** Opening Information provided block **

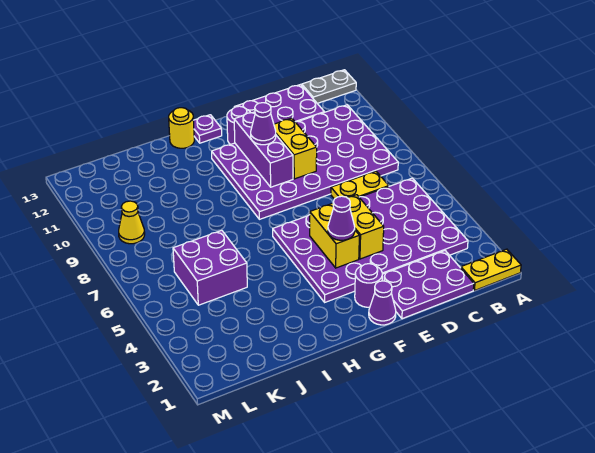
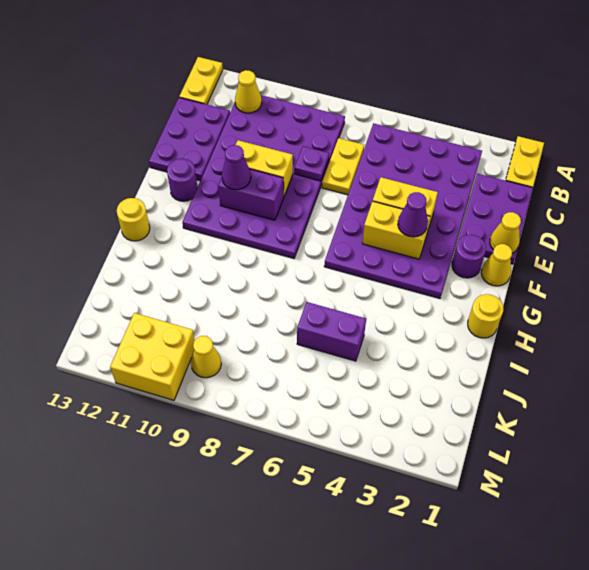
grey 1x2 plate [302,70,356,103] -> yellow 1x2 plate [179,57,223,104]
none -> yellow 1x1 cone [235,70,262,113]
none -> yellow 1x1 cone [490,212,521,253]
purple 1x1 cone [369,281,396,325] -> yellow 1x1 cone [481,244,512,286]
purple 1x3 brick [234,112,293,187] -> purple 1x2 brick [218,169,284,220]
purple 1x1 plate [193,115,222,143] -> purple 1x1 plate moved to [294,146,329,181]
none -> yellow 1x1 round brick [468,294,503,338]
purple 2x2 brick [173,230,247,305] -> purple 1x2 brick [297,302,366,361]
none -> yellow 2x2 brick [110,313,195,400]

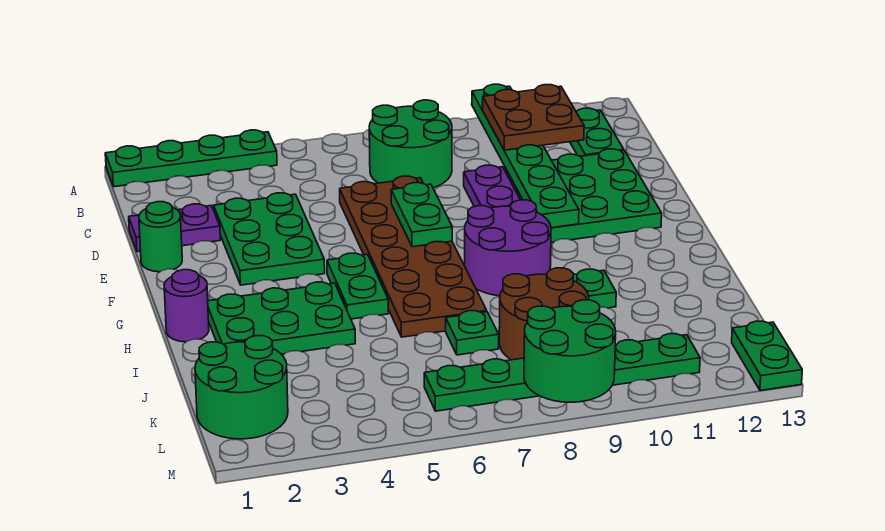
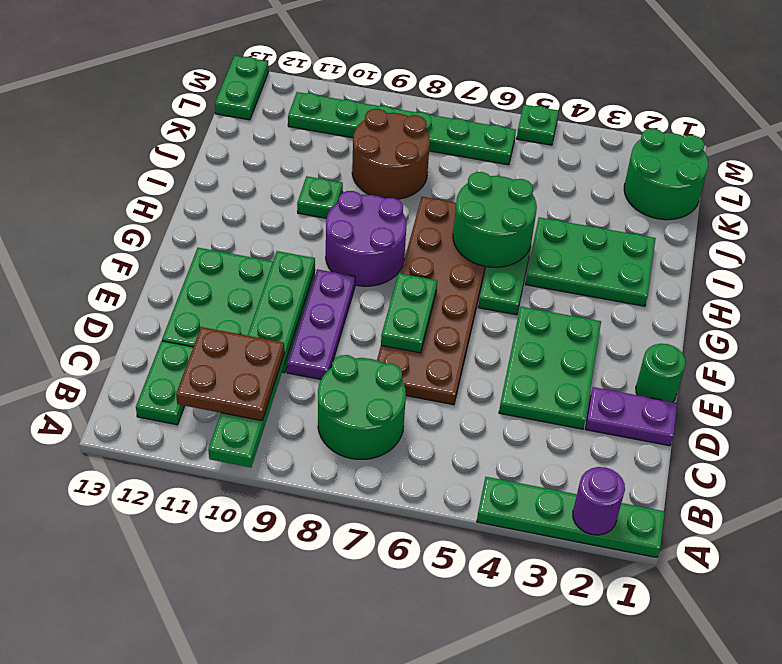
purple 1x1 round brick [164,270,209,342] -> purple 1x1 round brick moved to [573,467,625,535]
green 1x1 plate [446,311,499,355] -> green 1x1 plate moved to [517,105,559,145]
green 2x2 round brick [524,300,616,402] -> green 2x2 round brick moved to [453,172,537,267]

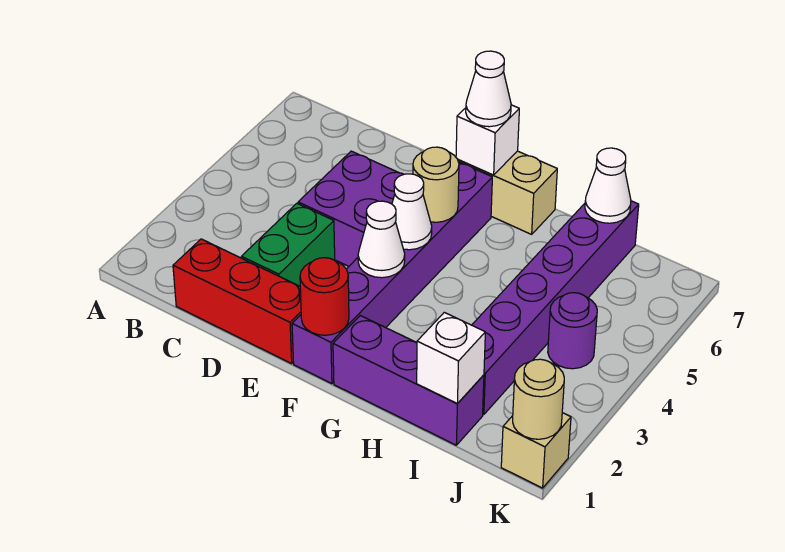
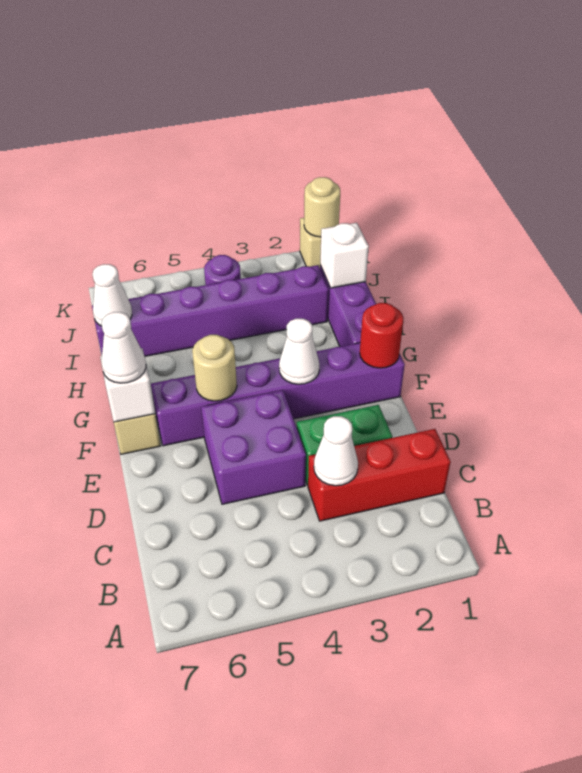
red 1x3 brick [173,239,301,364] -> red 1x3 brick turned to [308,429,451,521]
white 1x1 cone [392,174,432,250] -> white 1x1 cone moved to [314,416,358,486]

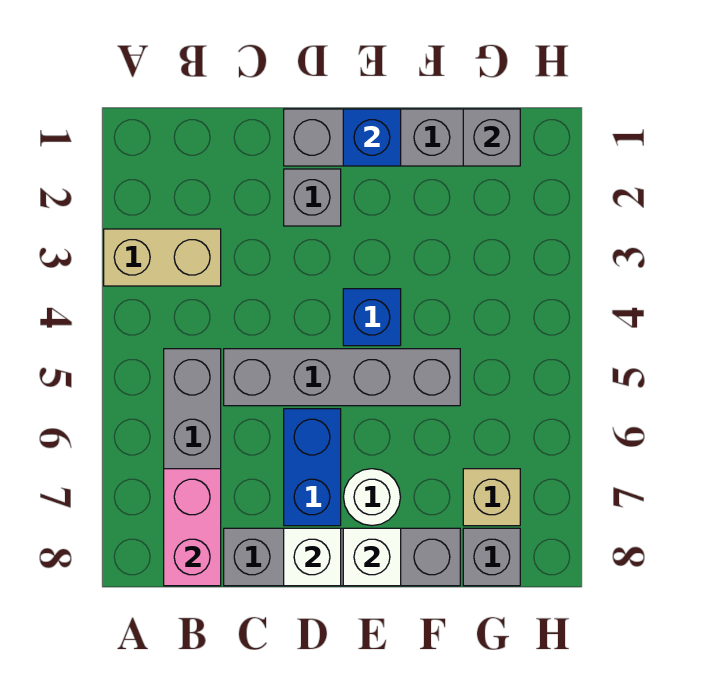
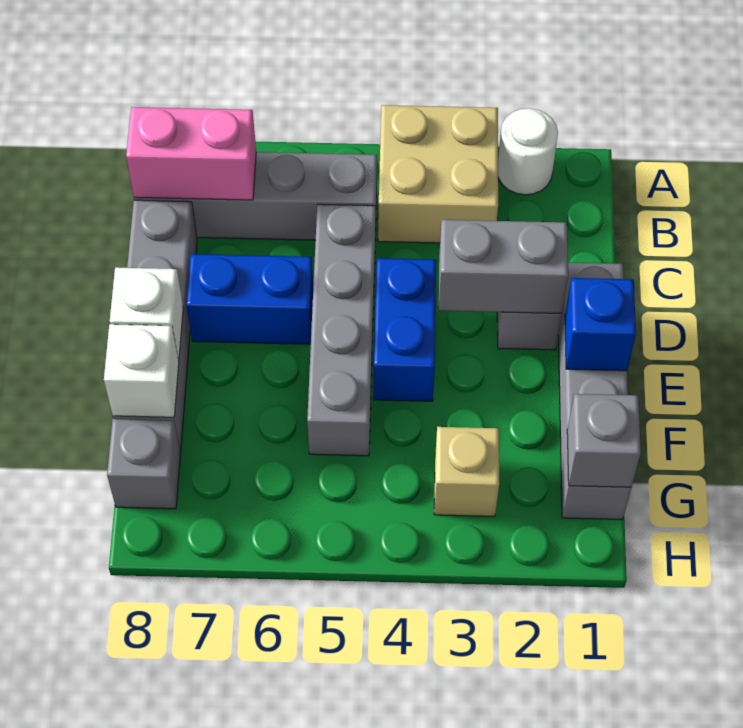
tan 1x2 brick [104,229,221,286] -> tan 2x2 brick [378,105,498,243]
none -> grey 1x2 brick [439,220,568,314]
white 1x1 brick [284,528,341,586] -> white 1x1 brick moved to [104,324,179,417]
blue 1x1 brick [343,289,401,346] -> blue 1x2 brick [374,258,436,401]
white 1x1 round brick [344,469,400,526] -> white 1x1 round brick moved to [498,108,558,195]
tan 1x1 brick [463,469,520,526] -> tan 1x1 brick moved to [434,427,499,516]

** Closing Information provided block **

Task statement:
Among the entries above, copy exactly the stretch from the line holding "green 2x2 round brick [524,300,616,402]" through the line holding "tan 1x2 brick", leaving out any pictures.

Solution for this problem:
green 2x2 round brick [524,300,616,402] -> green 2x2 round brick moved to [453,172,537,267]

red 1x3 brick [173,239,301,364] -> red 1x3 brick turned to [308,429,451,521]
white 1x1 cone [392,174,432,250] -> white 1x1 cone moved to [314,416,358,486]

tan 1x2 brick [104,229,221,286] -> tan 2x2 brick [378,105,498,243]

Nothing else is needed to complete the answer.